▶ EXERCISE INSTRUCTIONS:
Examine the entries and show every line in which the word "yellow" is found.

▶ Scene comparison data:
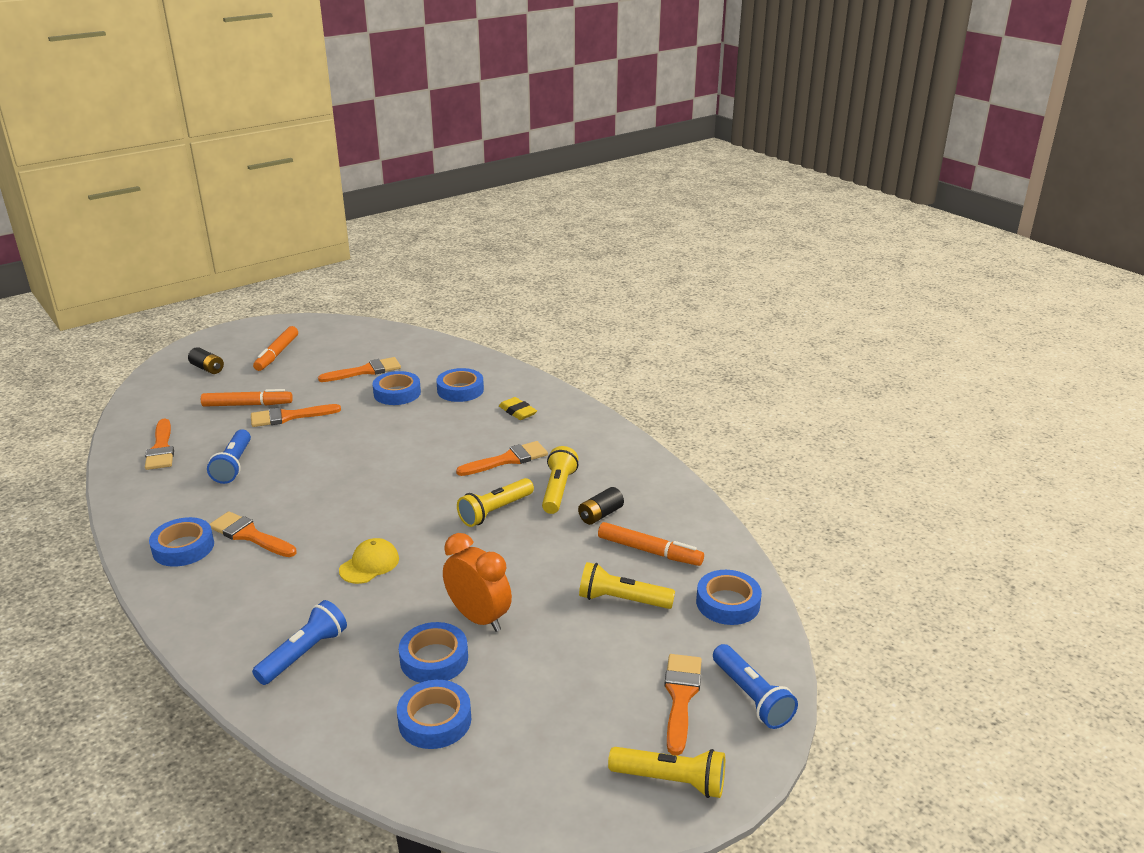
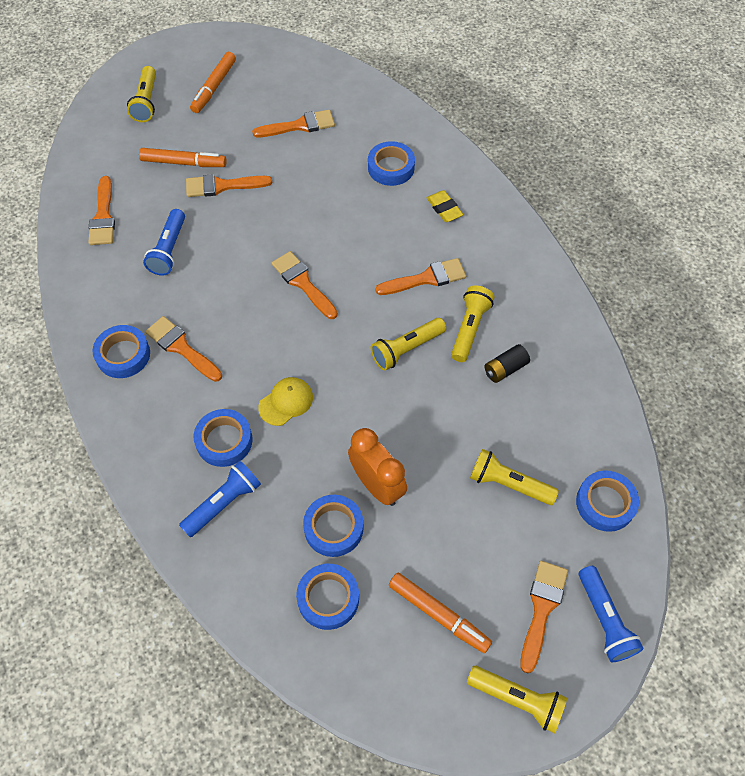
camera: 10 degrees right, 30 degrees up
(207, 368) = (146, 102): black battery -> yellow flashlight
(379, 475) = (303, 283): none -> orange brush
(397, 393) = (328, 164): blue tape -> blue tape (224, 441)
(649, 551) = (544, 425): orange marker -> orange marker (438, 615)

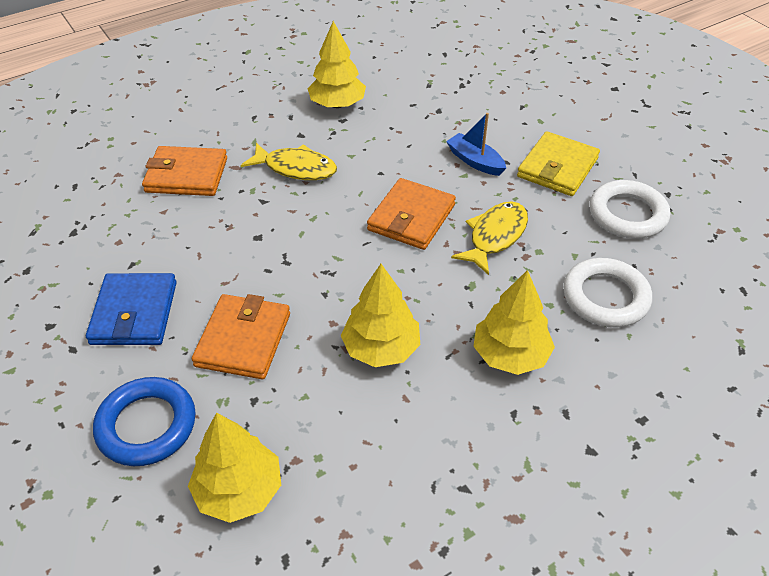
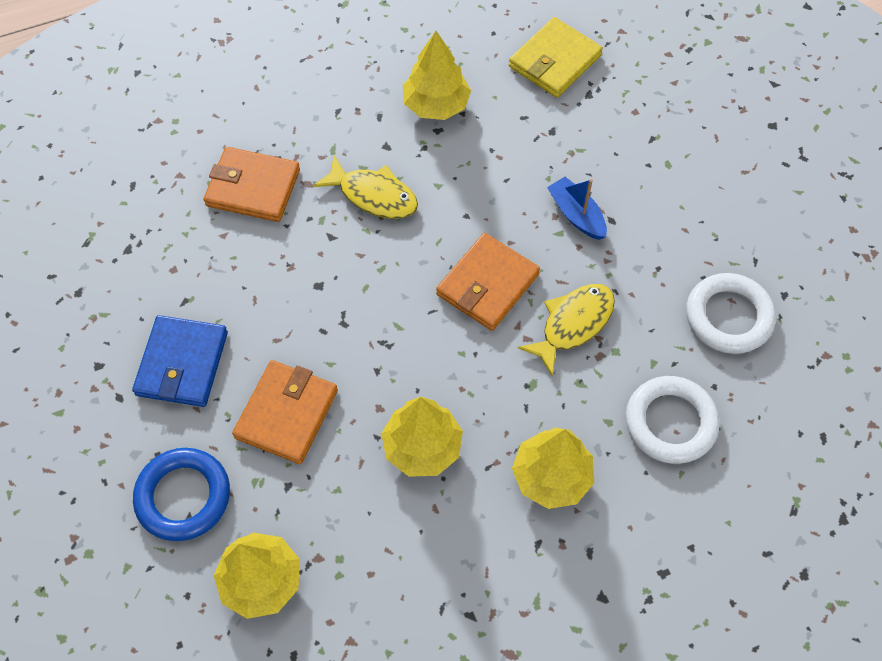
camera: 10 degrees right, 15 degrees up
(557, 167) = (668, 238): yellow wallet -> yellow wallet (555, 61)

▶ COMPLETED TASK:
(207, 368) = (146, 102): black battery -> yellow flashlight
(557, 167) = (668, 238): yellow wallet -> yellow wallet (555, 61)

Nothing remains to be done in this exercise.